### TASK REQUIREMENTS
Find "none -> turquoise mushroom [217,465,292,537]" in the entries below; copy that line through the last, exactly, with no pictures.

### INFORMATION GIVEN
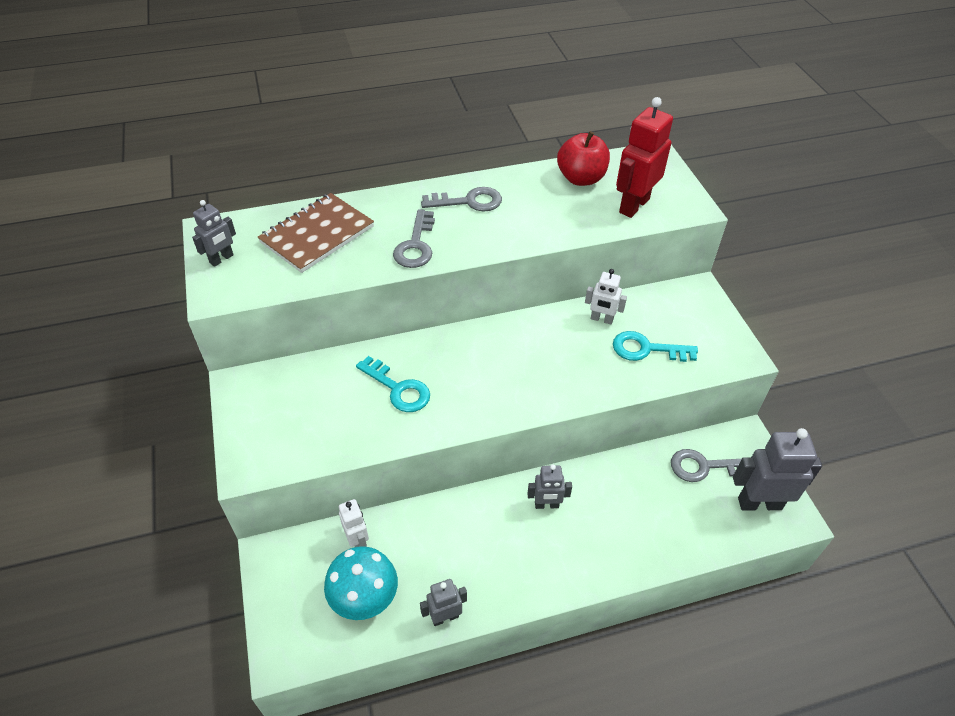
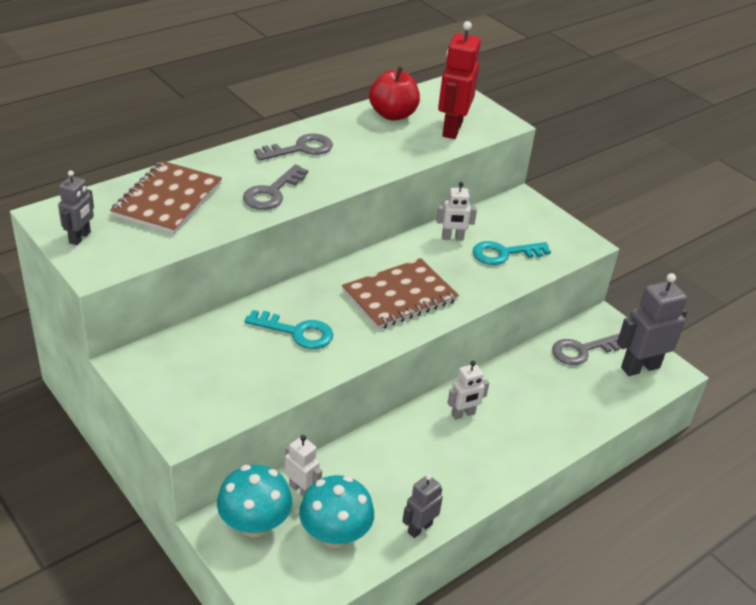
camera: 25 degrees left, 10 degrees down
grey key [393,209,435,268] -> grey key turned 45 degrees clockwise [243,164,308,210]
grey robot [527,464,572,509] -> white robot [447,361,489,420]
none -> turquoise mushroom [217,465,292,537]
none -> brown notebook [342,258,459,329]

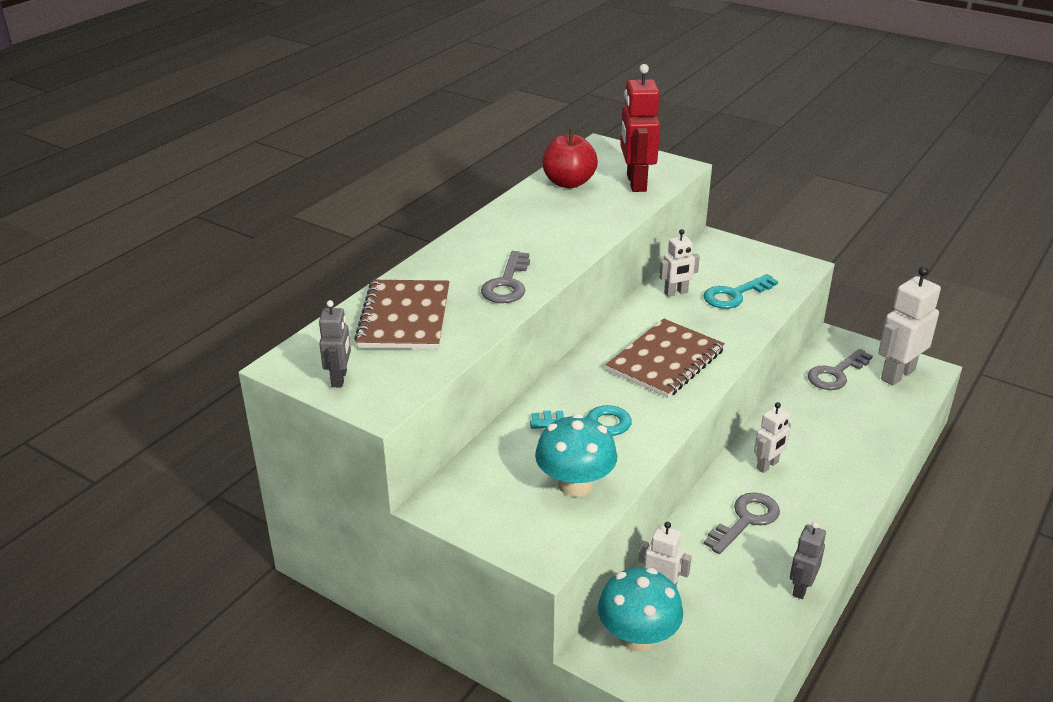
camera: 15 degrees left, 5 degrees down
grey key [254,134,333,161] -> grey key moved to [704,492,780,554]
turquoise mushroom [299,475,374,548] -> turquoise mushroom moved to [535,414,617,497]
grey robot [617,273,687,376] -> white robot [879,266,941,385]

### SOLUTION
none -> turquoise mushroom [217,465,292,537]
none -> brown notebook [342,258,459,329]

camera: 15 degrees left, 5 degrees down
grey key [254,134,333,161] -> grey key moved to [704,492,780,554]
turquoise mushroom [299,475,374,548] -> turquoise mushroom moved to [535,414,617,497]
grey robot [617,273,687,376] -> white robot [879,266,941,385]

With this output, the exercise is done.